== Records for processing

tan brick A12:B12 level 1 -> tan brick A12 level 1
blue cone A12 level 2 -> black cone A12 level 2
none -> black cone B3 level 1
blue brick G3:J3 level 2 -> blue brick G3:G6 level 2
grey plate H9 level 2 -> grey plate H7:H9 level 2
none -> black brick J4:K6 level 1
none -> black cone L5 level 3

====

Exercise details: Only the lines from the one with "blue cone A12" through the last line above should be restated, word for word.

Exercise answer:
blue cone A12 level 2 -> black cone A12 level 2
none -> black cone B3 level 1
blue brick G3:J3 level 2 -> blue brick G3:G6 level 2
grey plate H9 level 2 -> grey plate H7:H9 level 2
none -> black brick J4:K6 level 1
none -> black cone L5 level 3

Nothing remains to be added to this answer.